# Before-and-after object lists

⁂

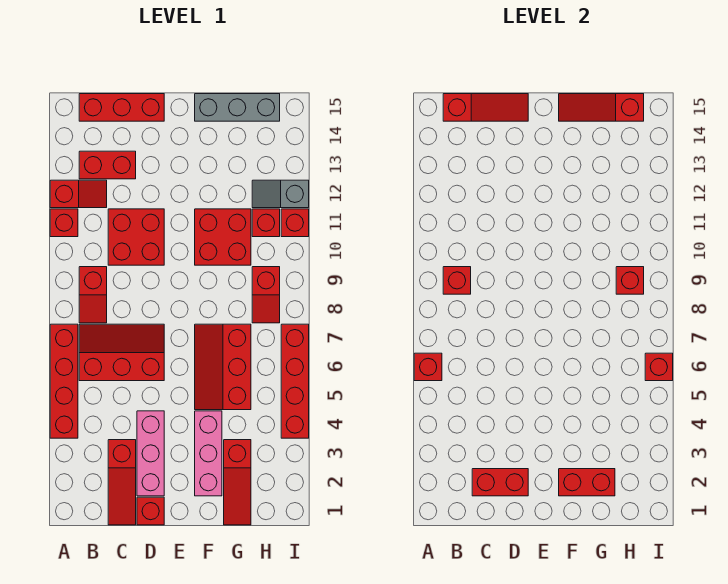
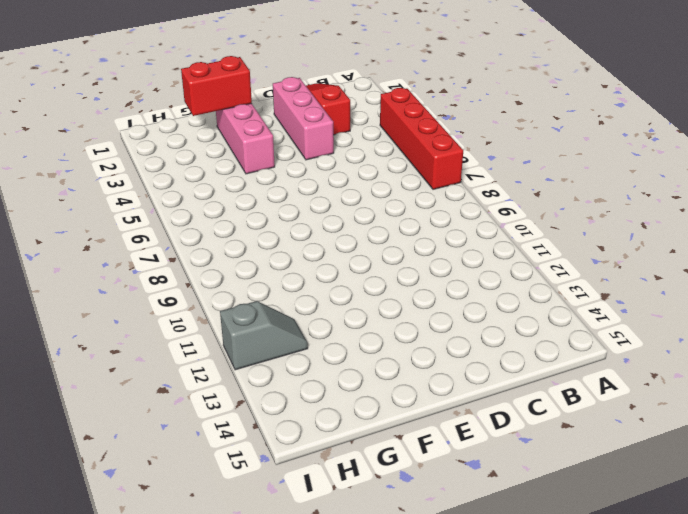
none -> red brick A11 level 1
none -> red slope A12:B12 level 1 top A
none -> red slope B6:D7 level 1 top 6

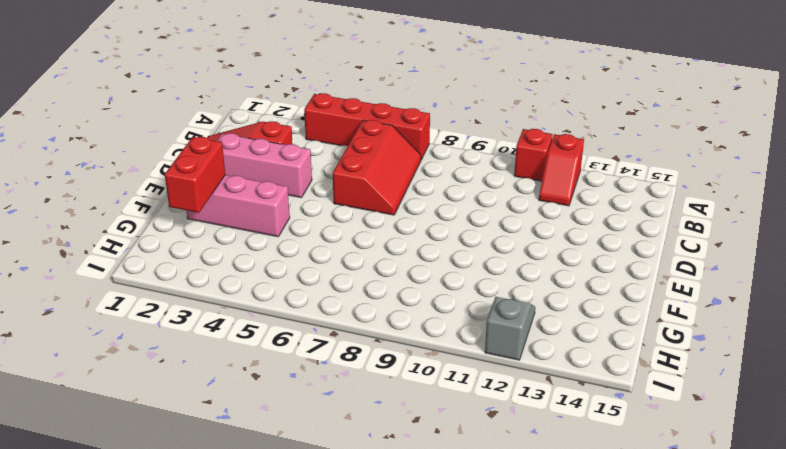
none -> red slope B8:B9 level 1 top 9
none -> red brick B13:C13 level 1
none -> red brick B15:D15 level 1

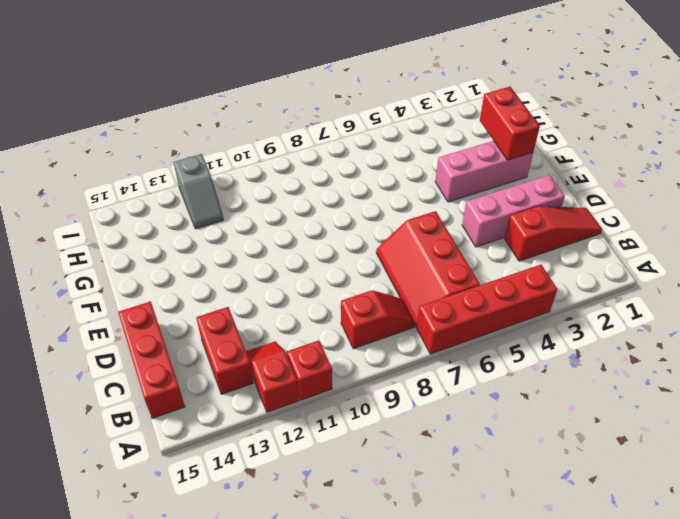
none -> red brick C10:D11 level 1
none -> red brick D1 level 1
none -> red slope F5:G7 level 1 top G

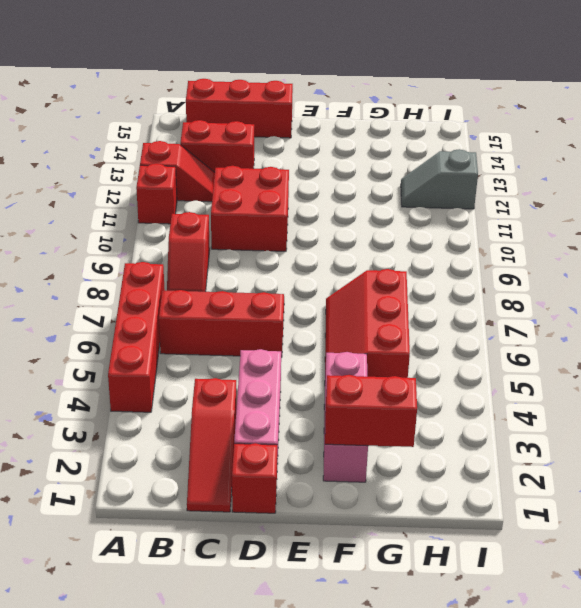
none -> red brick F10:G11 level 1
none -> grey brick F15:H15 level 1
none -> red slope G1:G3 level 1 top 3

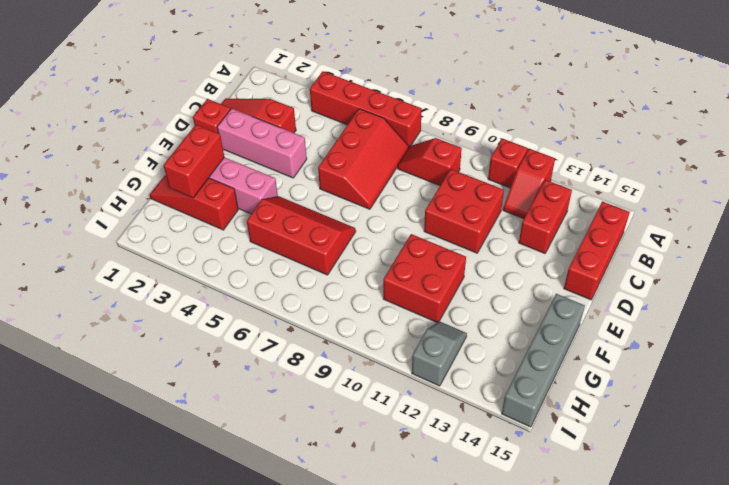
grey brick F15:I15 level 1 -> grey brick F15:H15 level 1
none -> red slope H8:H9 level 1 top 9
none -> red brick H11 level 1
none -> red brick I4:I7 level 1

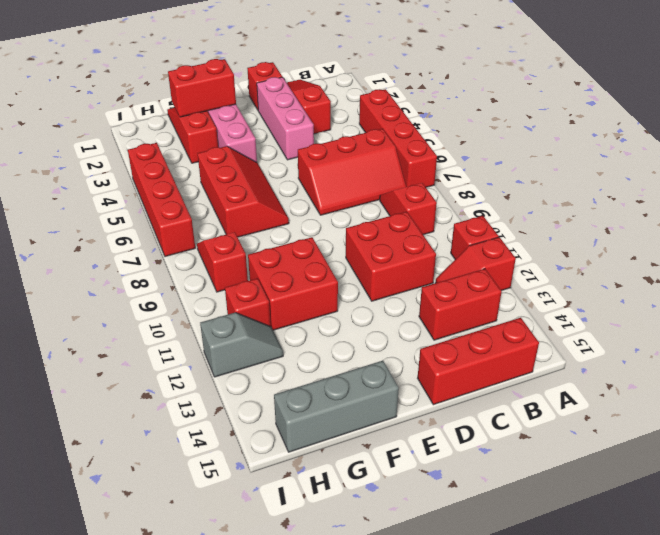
none -> red brick I11 level 1
none -> red brick A6 level 2
none -> red brick B9 level 2

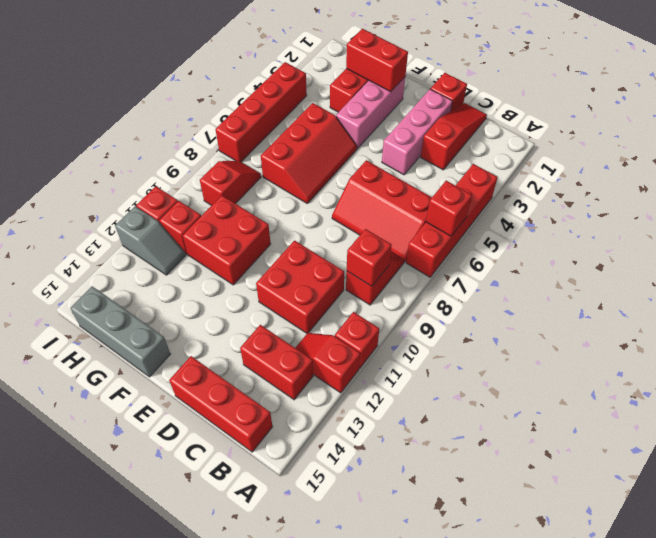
none -> red slope B15:D15 level 2 top B
none -> red brick C2:D2 level 2
none -> red slope F15:H15 level 2 top H

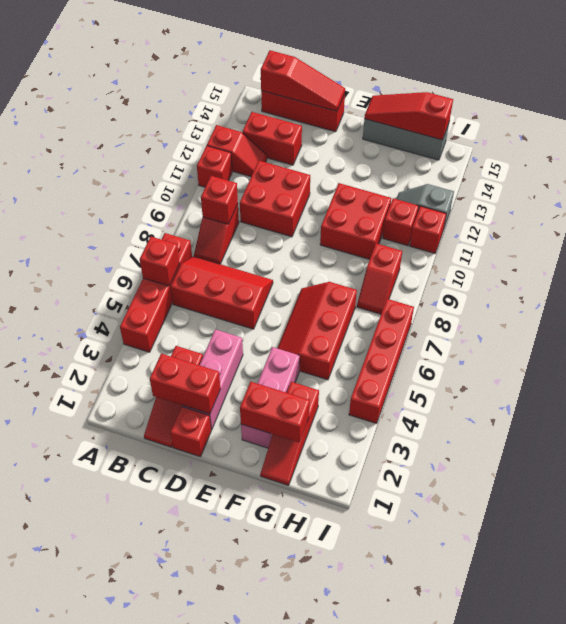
none -> red brick H9 level 2
none -> red brick I6 level 2

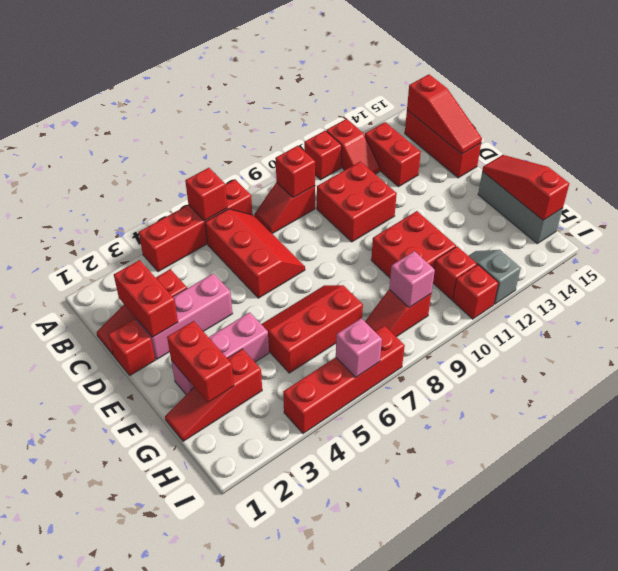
pink brick H9 level 2 -> red brick H9 level 2
pink brick I6 level 2 -> red brick I6 level 2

⁂

The task calls for duplicating the data exactly, with no images kept.

# ANSWER TO THIS PROBLEM
none -> red brick A11 level 1
none -> red slope A12:B12 level 1 top A
none -> red slope B6:D7 level 1 top 6

none -> red slope B8:B9 level 1 top 9
none -> red brick B13:C13 level 1
none -> red brick B15:D15 level 1

none -> red brick C10:D11 level 1
none -> red brick D1 level 1
none -> red slope F5:G7 level 1 top G

none -> red brick F10:G11 level 1
none -> grey brick F15:H15 level 1
none -> red slope G1:G3 level 1 top 3

grey brick F15:I15 level 1 -> grey brick F15:H15 level 1
none -> red slope H8:H9 level 1 top 9
none -> red brick H11 level 1
none -> red brick I4:I7 level 1

none -> red brick I11 level 1
none -> red brick A6 level 2
none -> red brick B9 level 2

none -> red slope B15:D15 level 2 top B
none -> red brick C2:D2 level 2
none -> red slope F15:H15 level 2 top H

none -> red brick H9 level 2
none -> red brick I6 level 2

pink brick H9 level 2 -> red brick H9 level 2
pink brick I6 level 2 -> red brick I6 level 2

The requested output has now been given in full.